▶ **WHAT IS BEING ASKED**
Across the entries below, count the lines in which the word "black" occurs. Reply with the count alone.

▶ **EXERCISE DATA**

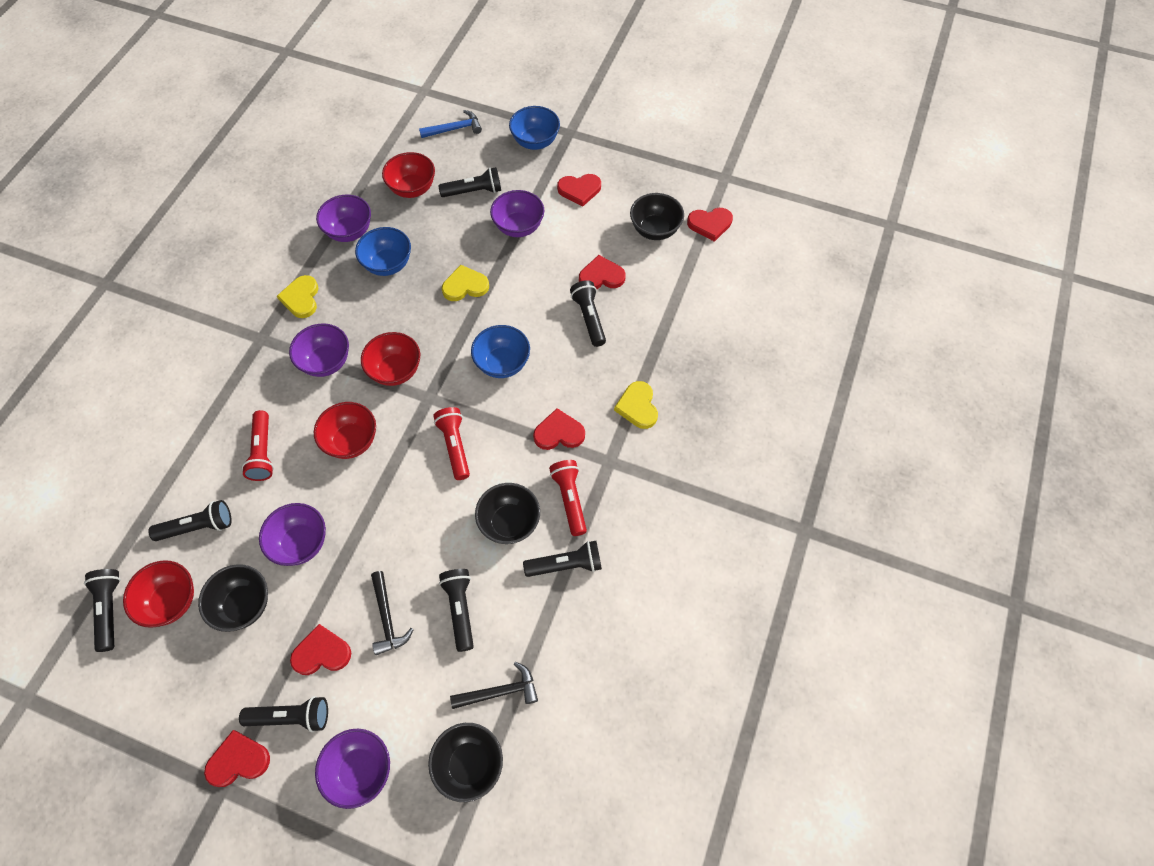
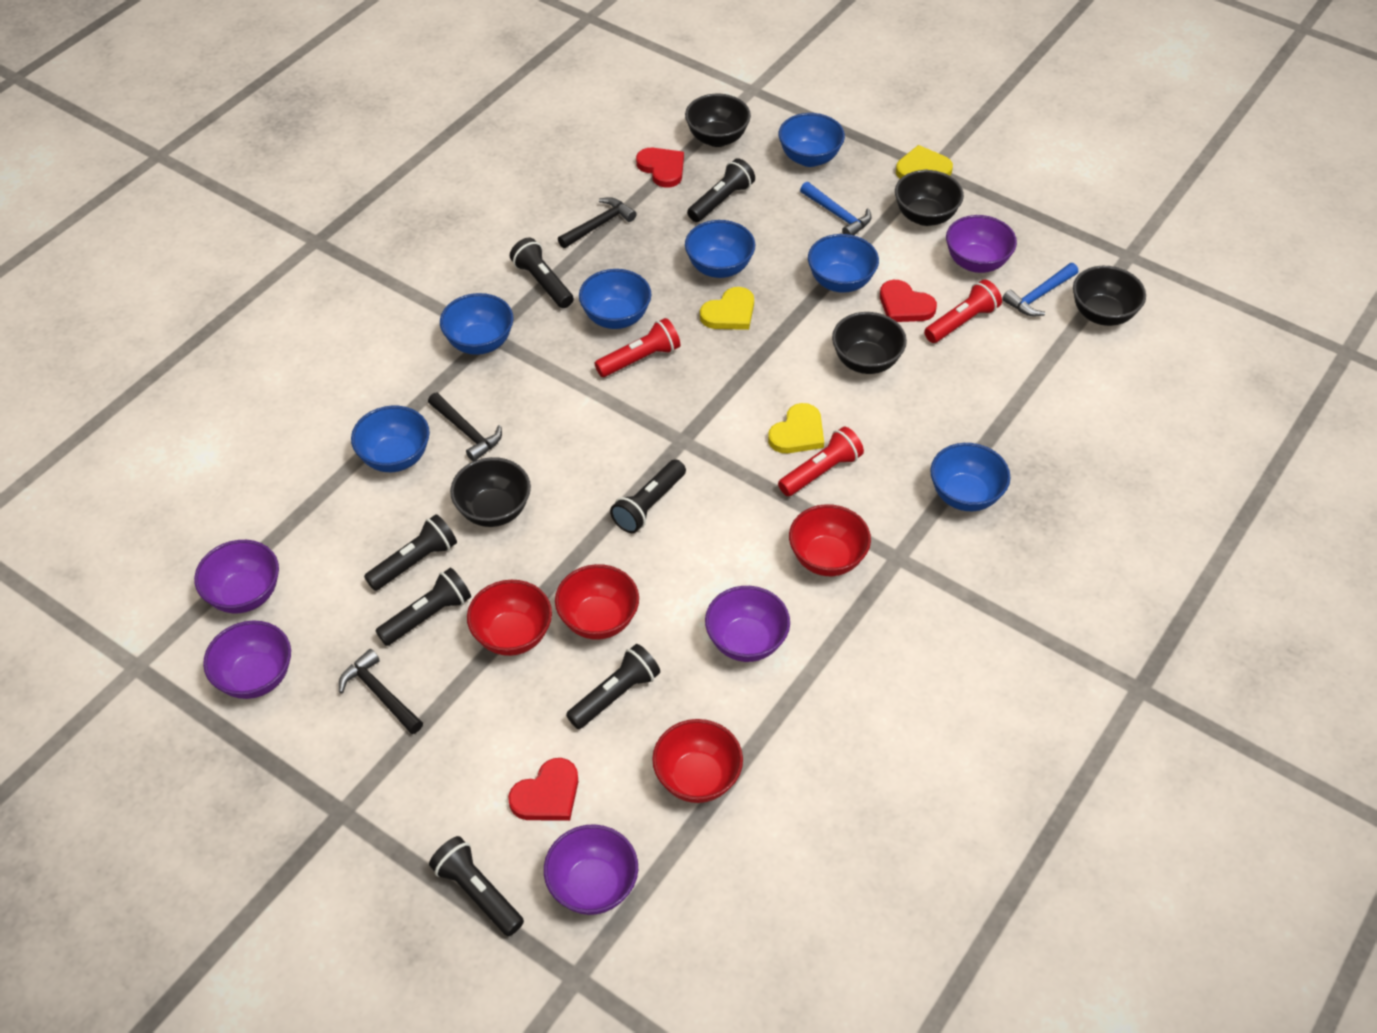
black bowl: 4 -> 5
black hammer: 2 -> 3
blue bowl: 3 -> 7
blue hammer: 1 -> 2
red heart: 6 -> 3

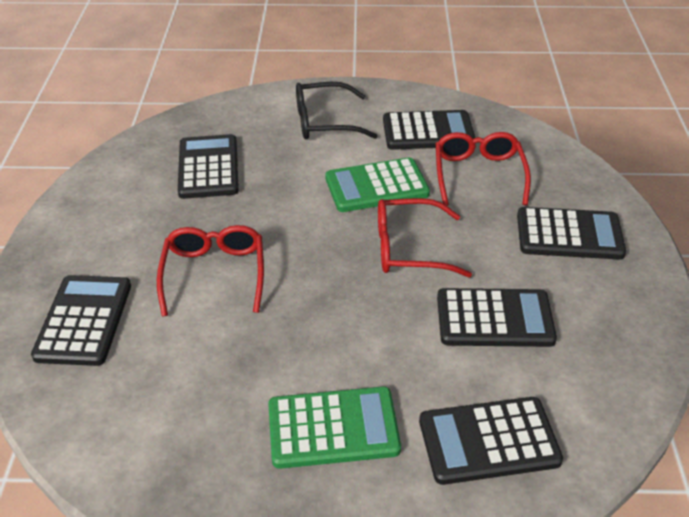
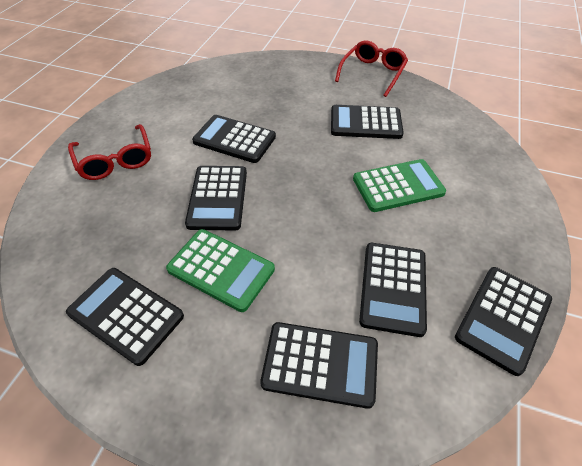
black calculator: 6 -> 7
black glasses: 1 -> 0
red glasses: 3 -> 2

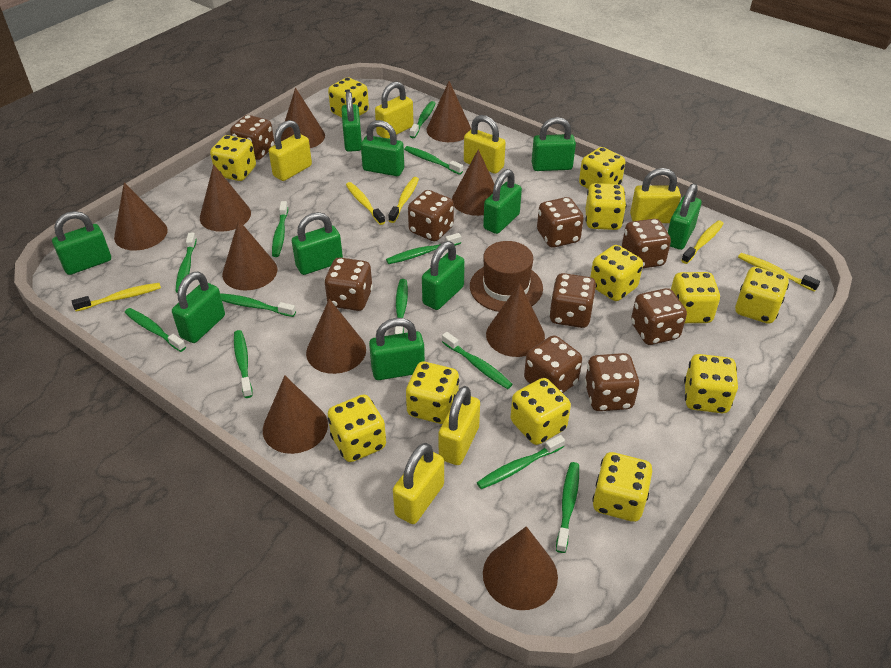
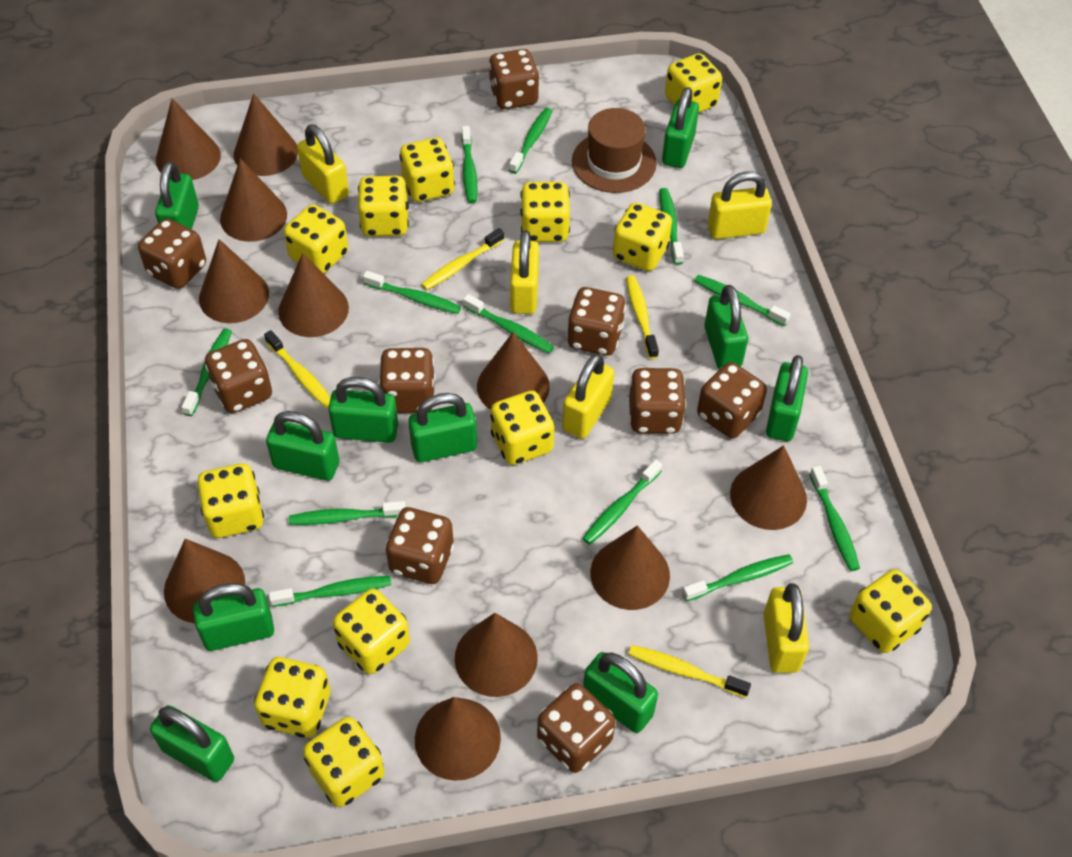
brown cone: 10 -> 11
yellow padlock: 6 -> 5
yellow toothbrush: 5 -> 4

▶ **EXERCISE OUTPUT**
4